EXERCISE AIM: Omit every picture and write out the rest of the records exactly.

----

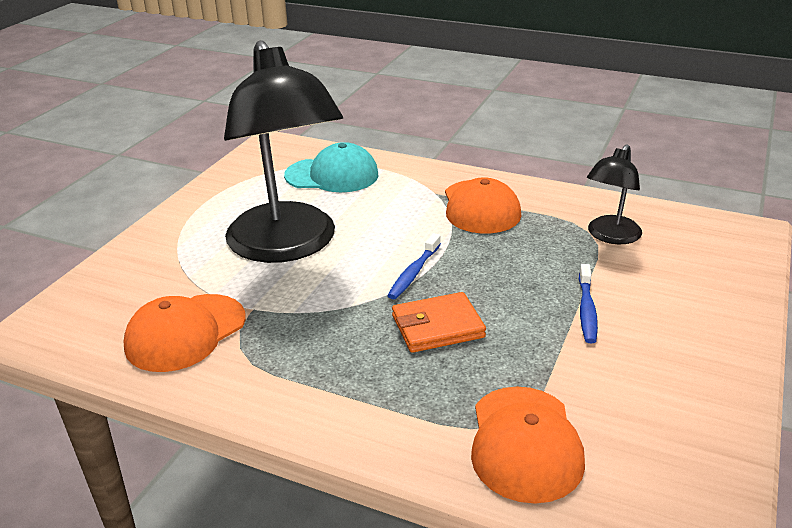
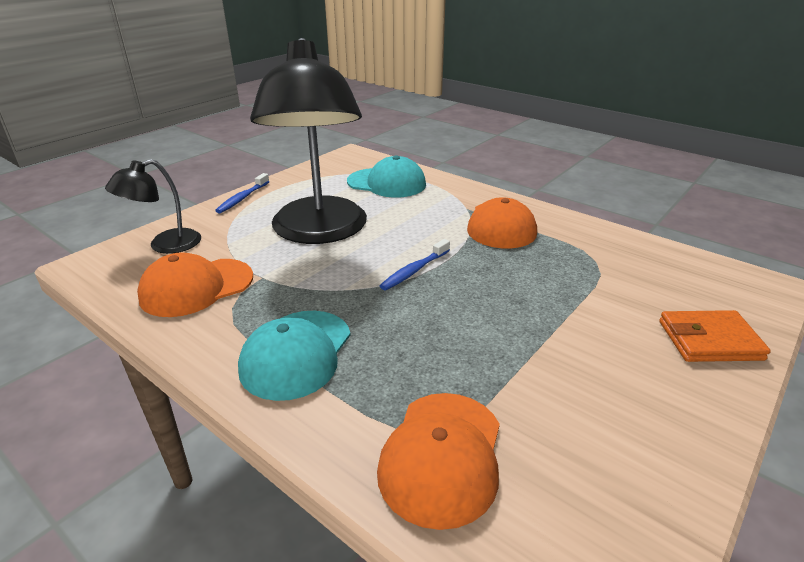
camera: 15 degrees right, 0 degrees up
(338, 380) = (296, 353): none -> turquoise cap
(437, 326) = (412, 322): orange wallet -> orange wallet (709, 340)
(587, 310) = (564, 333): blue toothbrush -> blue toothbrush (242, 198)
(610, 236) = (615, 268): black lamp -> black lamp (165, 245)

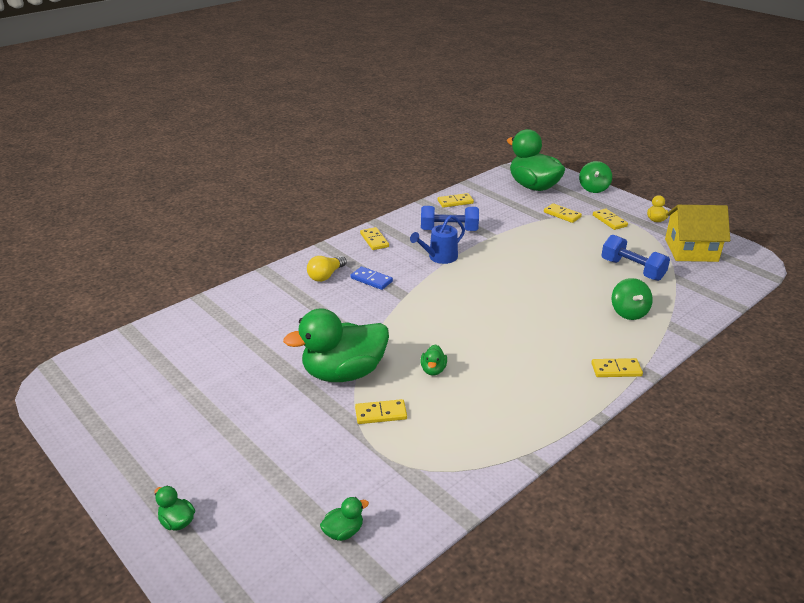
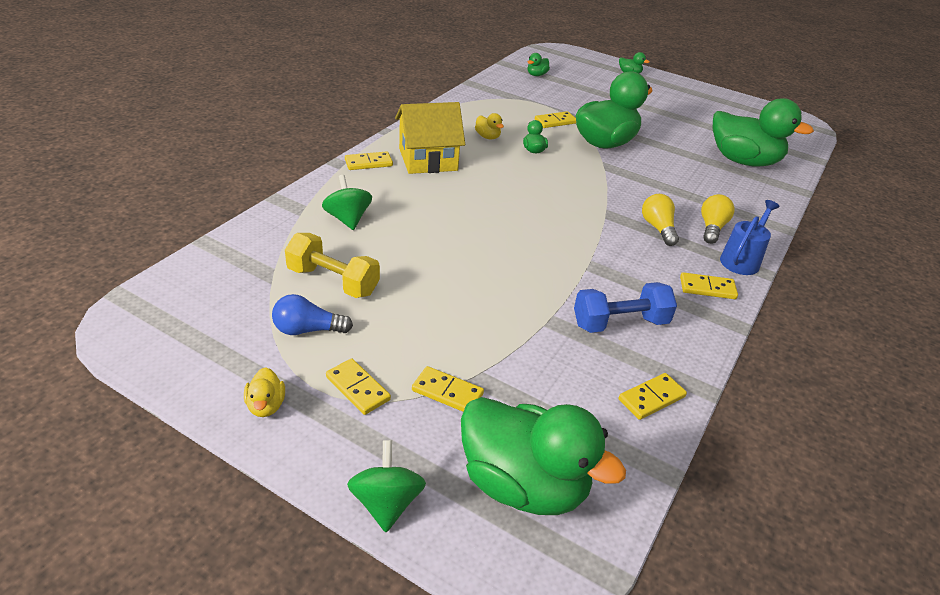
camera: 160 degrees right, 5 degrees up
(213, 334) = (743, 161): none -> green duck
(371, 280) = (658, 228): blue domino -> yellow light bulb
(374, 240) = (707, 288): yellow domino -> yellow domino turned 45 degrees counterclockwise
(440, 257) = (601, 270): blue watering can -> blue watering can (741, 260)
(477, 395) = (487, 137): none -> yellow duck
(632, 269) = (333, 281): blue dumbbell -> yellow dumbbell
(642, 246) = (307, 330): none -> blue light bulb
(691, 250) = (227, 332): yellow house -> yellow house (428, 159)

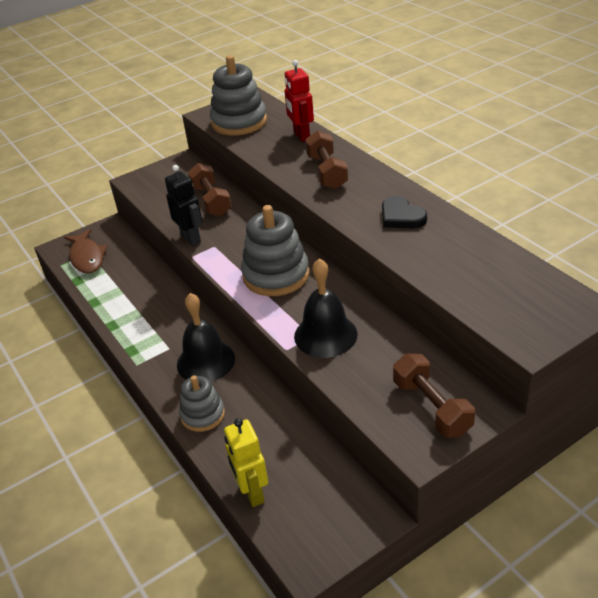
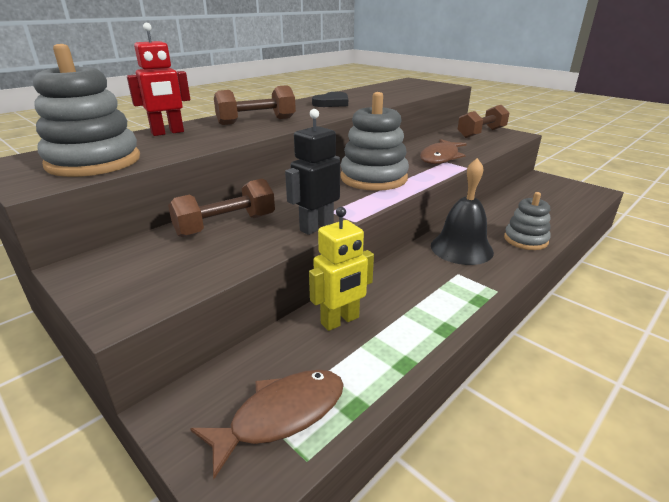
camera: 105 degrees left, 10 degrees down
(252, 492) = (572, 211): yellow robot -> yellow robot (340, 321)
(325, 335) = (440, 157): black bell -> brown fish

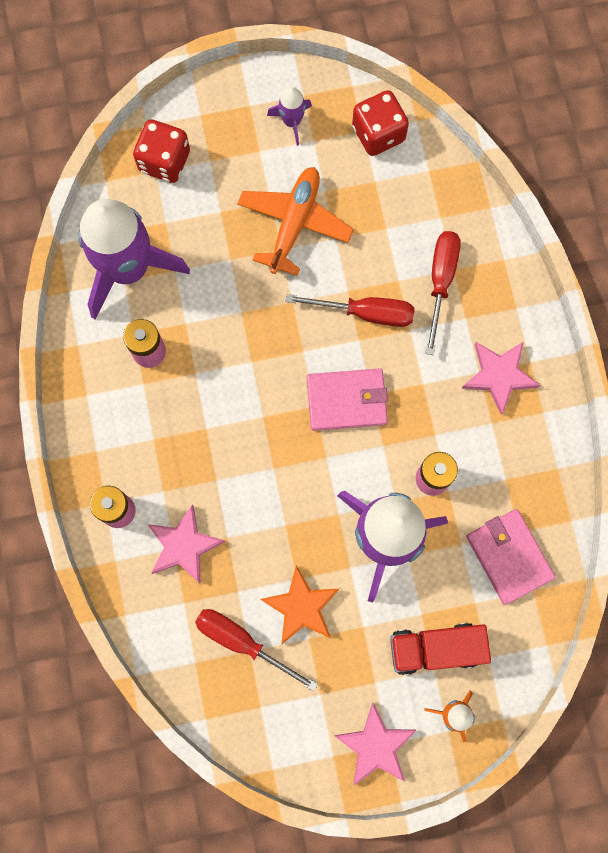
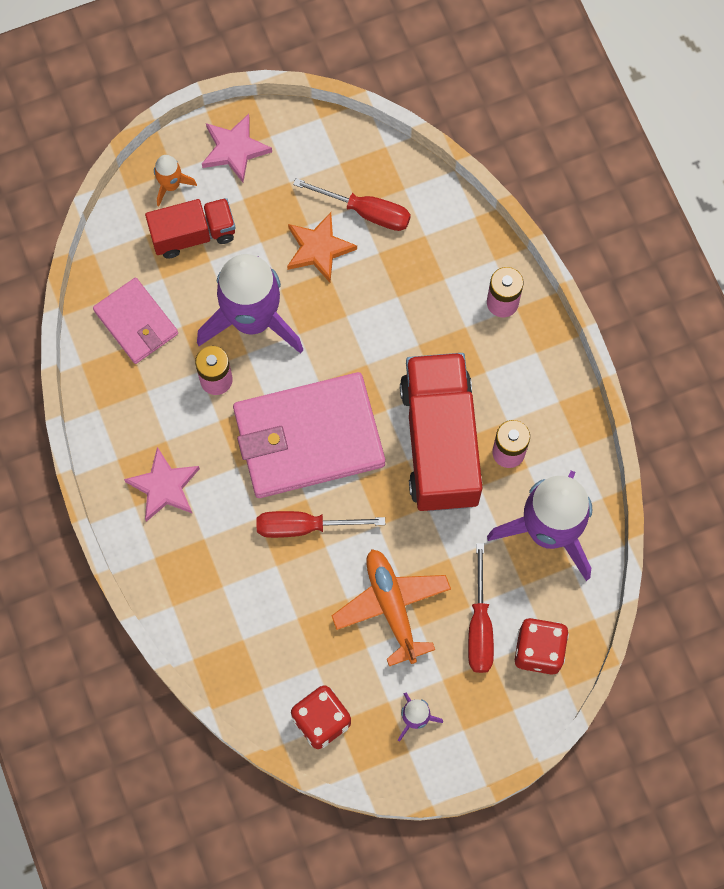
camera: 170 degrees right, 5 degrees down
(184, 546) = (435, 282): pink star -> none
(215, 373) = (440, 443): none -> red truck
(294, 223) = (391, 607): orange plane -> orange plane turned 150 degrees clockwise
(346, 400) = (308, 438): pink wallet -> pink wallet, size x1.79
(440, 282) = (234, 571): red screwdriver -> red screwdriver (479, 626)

----

TASK SOLUTION:
camera: 15 degrees right, 0 degrees up
(338, 380) = (296, 353): none -> turquoise cap
(437, 326) = (412, 322): orange wallet -> orange wallet (709, 340)
(587, 310) = (564, 333): blue toothbrush -> blue toothbrush (242, 198)
(610, 236) = (615, 268): black lamp -> black lamp (165, 245)

camera: 160 degrees right, 5 degrees up
(213, 334) = (743, 161): none -> green duck
(371, 280) = (658, 228): blue domino -> yellow light bulb
(374, 240) = (707, 288): yellow domino -> yellow domino turned 45 degrees counterclockwise
(440, 257) = (601, 270): blue watering can -> blue watering can (741, 260)
(477, 395) = (487, 137): none -> yellow duck
(632, 269) = (333, 281): blue dumbbell -> yellow dumbbell
(642, 246) = (307, 330): none -> blue light bulb
(691, 250) = (227, 332): yellow house -> yellow house (428, 159)

camera: 105 degrees left, 10 degrees down
(252, 492) = (572, 211): yellow robot -> yellow robot (340, 321)
(325, 335) = (440, 157): black bell -> brown fish

camera: 170 degrees right, 5 degrees down
(184, 546) = (435, 282): pink star -> none
(215, 373) = (440, 443): none -> red truck
(294, 223) = (391, 607): orange plane -> orange plane turned 150 degrees clockwise
(346, 400) = (308, 438): pink wallet -> pink wallet, size x1.79
(440, 282) = (234, 571): red screwdriver -> red screwdriver (479, 626)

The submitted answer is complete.